== Segment start ==
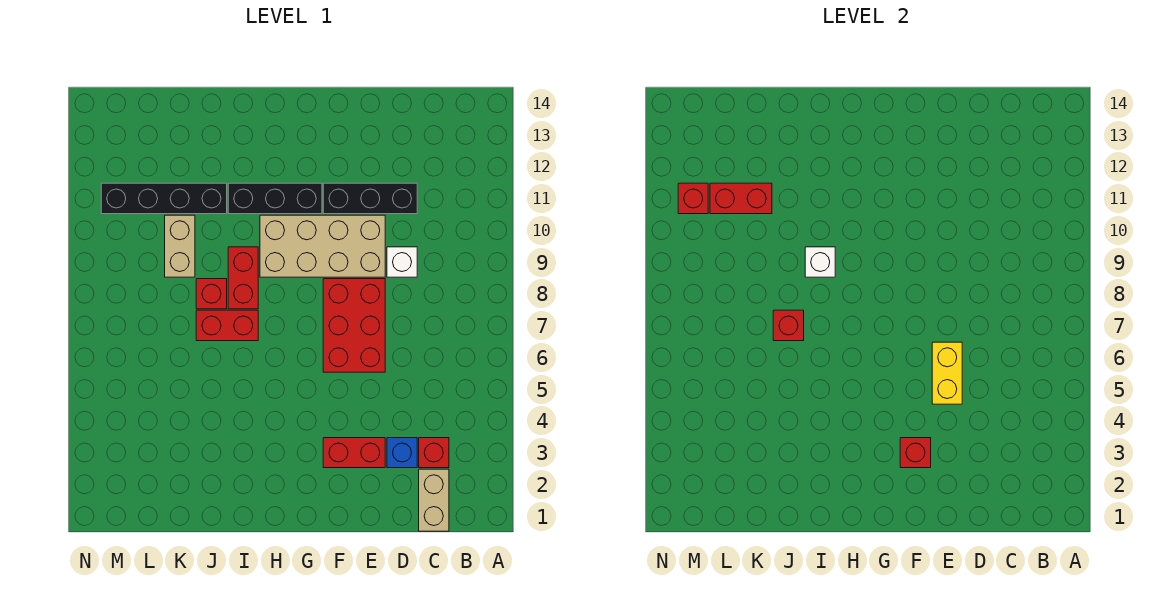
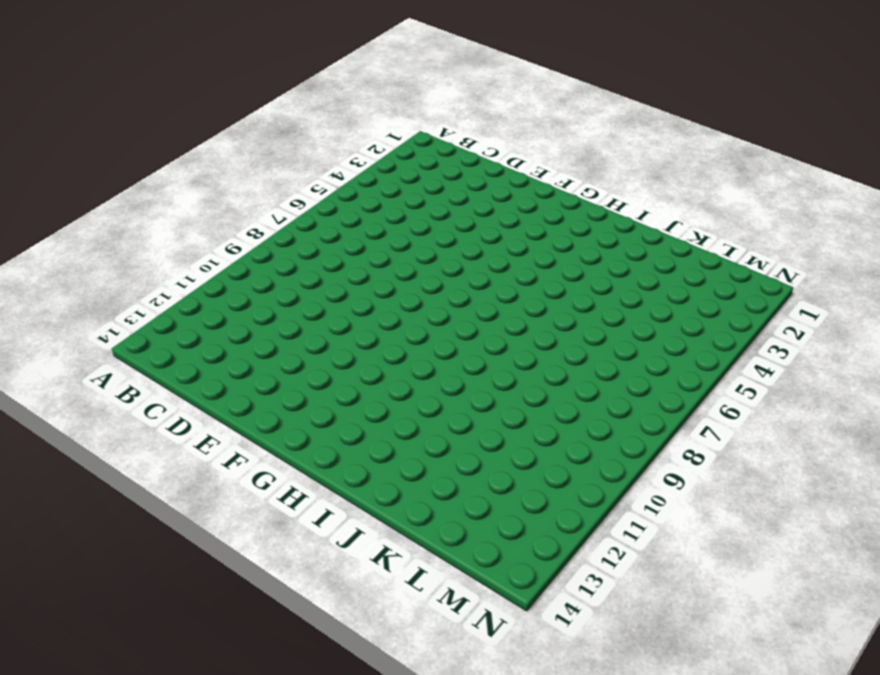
none -> tan brick C1:C2 level 1
none -> red brick C3 level 1
none -> blue brick D3 level 1

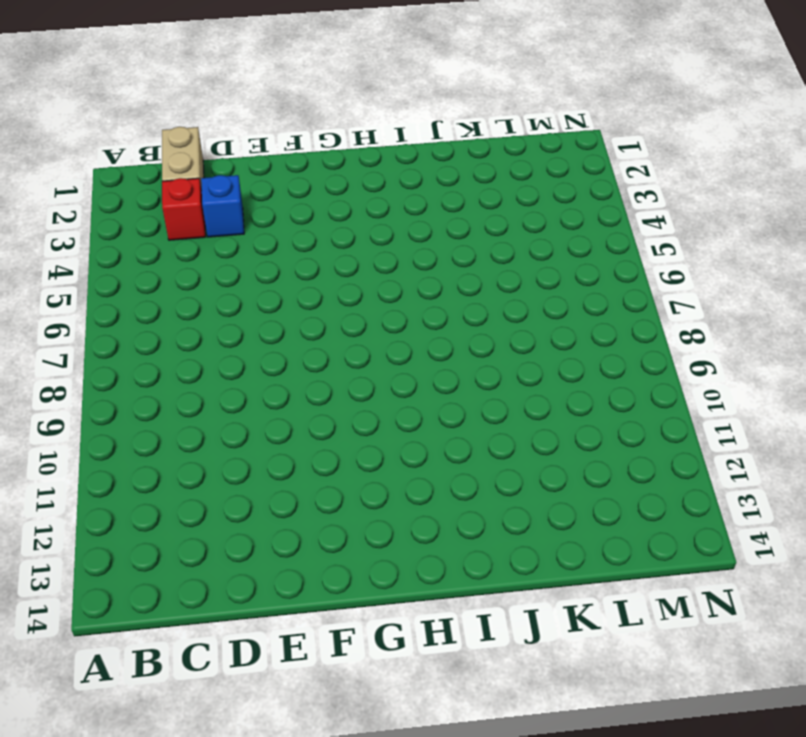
none -> white brick D9 level 1
none -> black brick D11:F11 level 1
none -> red brick E3:F3 level 1

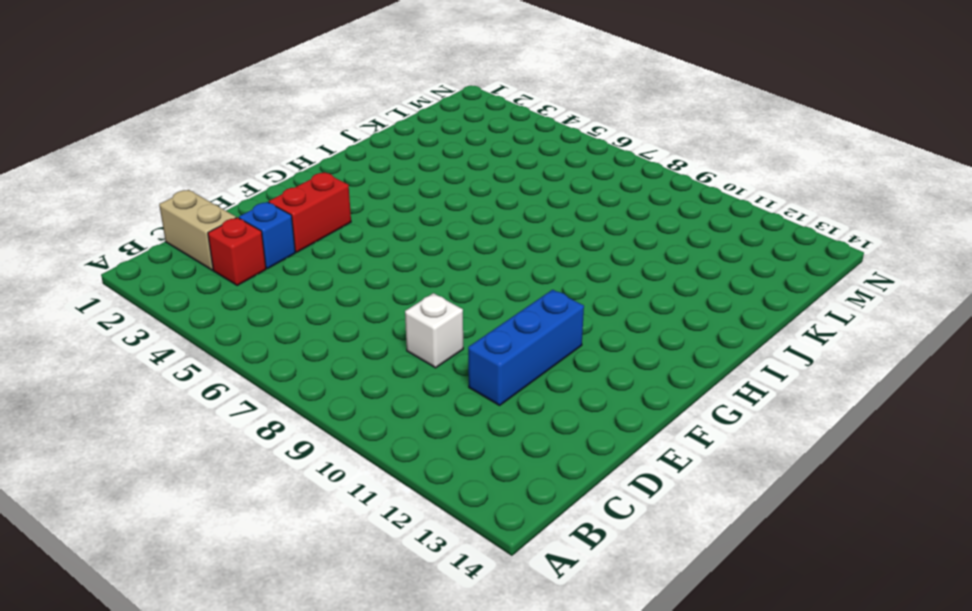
blue brick D11:F11 level 1 -> black brick D11:F11 level 1
none -> red brick E6:F8 level 1
none -> tan brick E9:H10 level 1
none -> black brick G11:I11 level 1

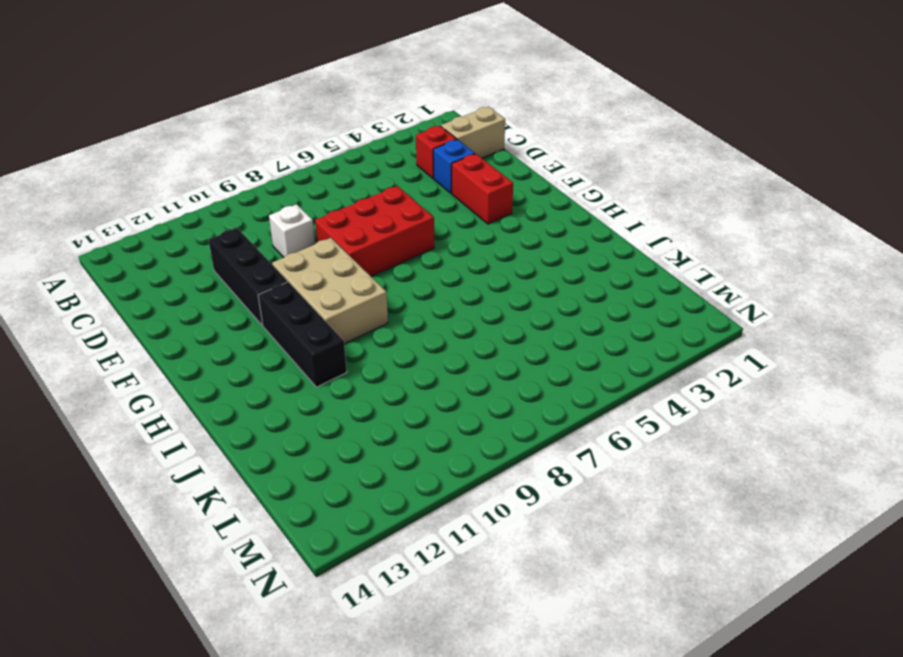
tan brick F9:H10 level 1 -> tan brick E9:H10 level 1
none -> red brick I7:J7 level 1
none -> red brick I8:I9 level 1
none -> red brick J8 level 1

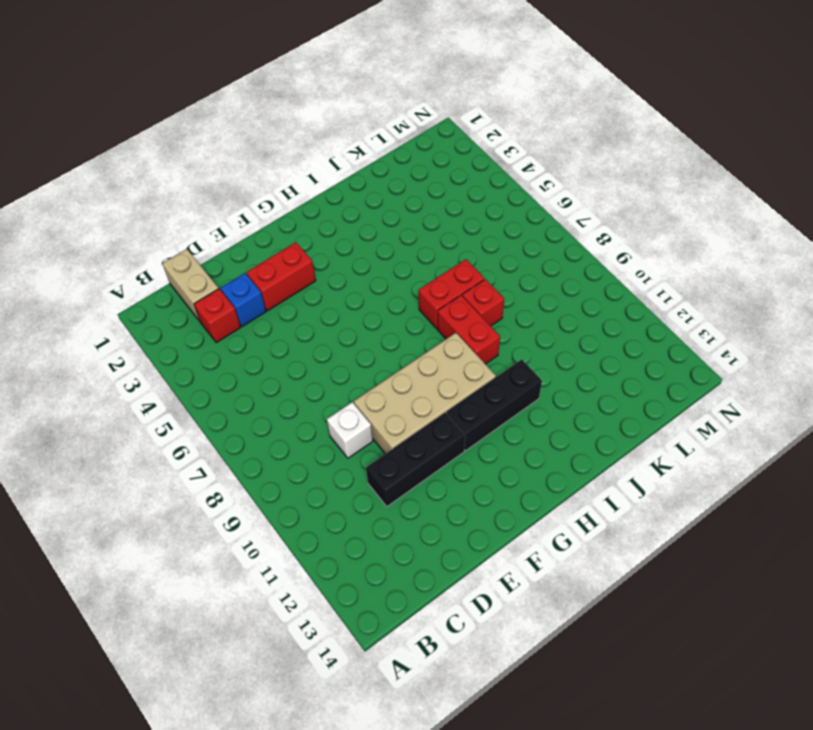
none -> red brick E6:F8 level 1
none -> black brick J11:M11 level 1
none -> tan brick K9:K10 level 1

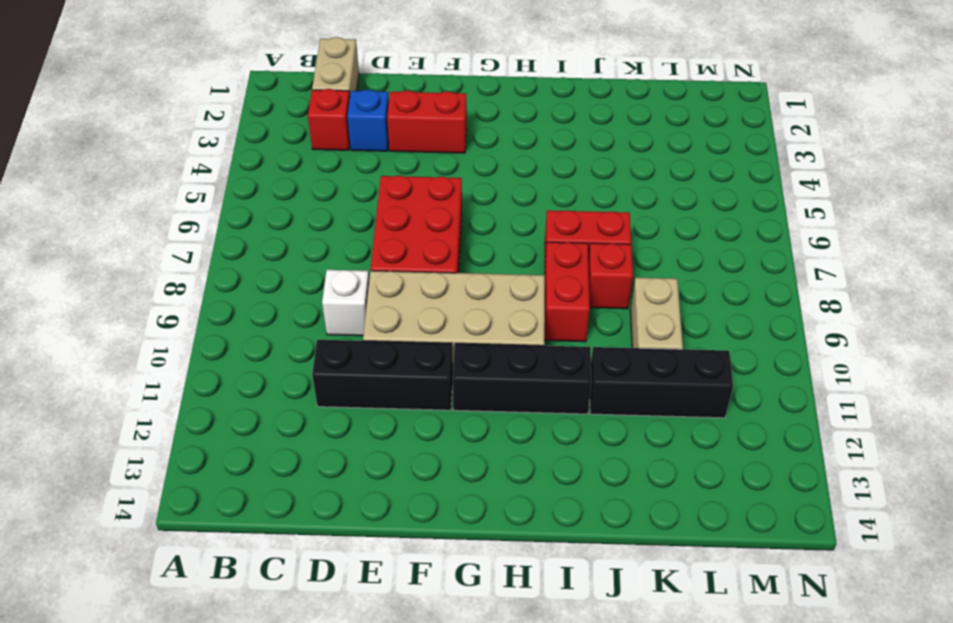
black brick J11:L11 level 1 -> black brick J11:M11 level 1
none -> yellow brick E5:E6 level 2
none -> red brick F3 level 2
none -> white brick I9 level 2

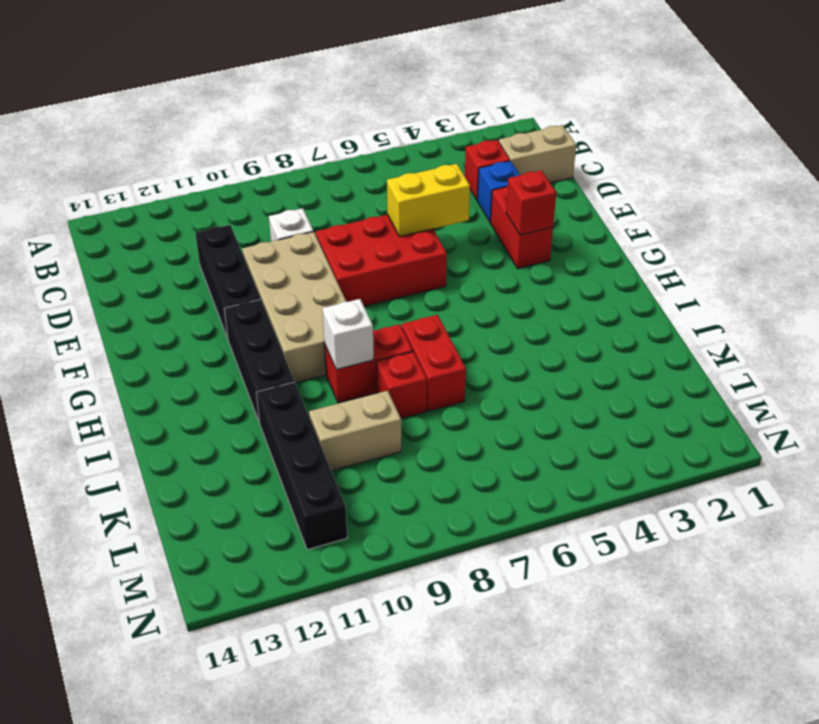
none -> red brick J7 level 2
none -> red brick K11:L11 level 2
none -> red brick M11 level 2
== Segment end ==
**WORK REQUIRED:**
Wherever a picture appears, omit it; copy the rest of the data exactly.

**WRITTEN RESPONSE:**
none -> tan brick C1:C2 level 1
none -> red brick C3 level 1
none -> blue brick D3 level 1

none -> white brick D9 level 1
none -> black brick D11:F11 level 1
none -> red brick E3:F3 level 1

blue brick D11:F11 level 1 -> black brick D11:F11 level 1
none -> red brick E6:F8 level 1
none -> tan brick E9:H10 level 1
none -> black brick G11:I11 level 1

tan brick F9:H10 level 1 -> tan brick E9:H10 level 1
none -> red brick I7:J7 level 1
none -> red brick I8:I9 level 1
none -> red brick J8 level 1

none -> red brick E6:F8 level 1
none -> black brick J11:M11 level 1
none -> tan brick K9:K10 level 1

black brick J11:L11 level 1 -> black brick J11:M11 level 1
none -> yellow brick E5:E6 level 2
none -> red brick F3 level 2
none -> white brick I9 level 2

none -> red brick J7 level 2
none -> red brick K11:L11 level 2
none -> red brick M11 level 2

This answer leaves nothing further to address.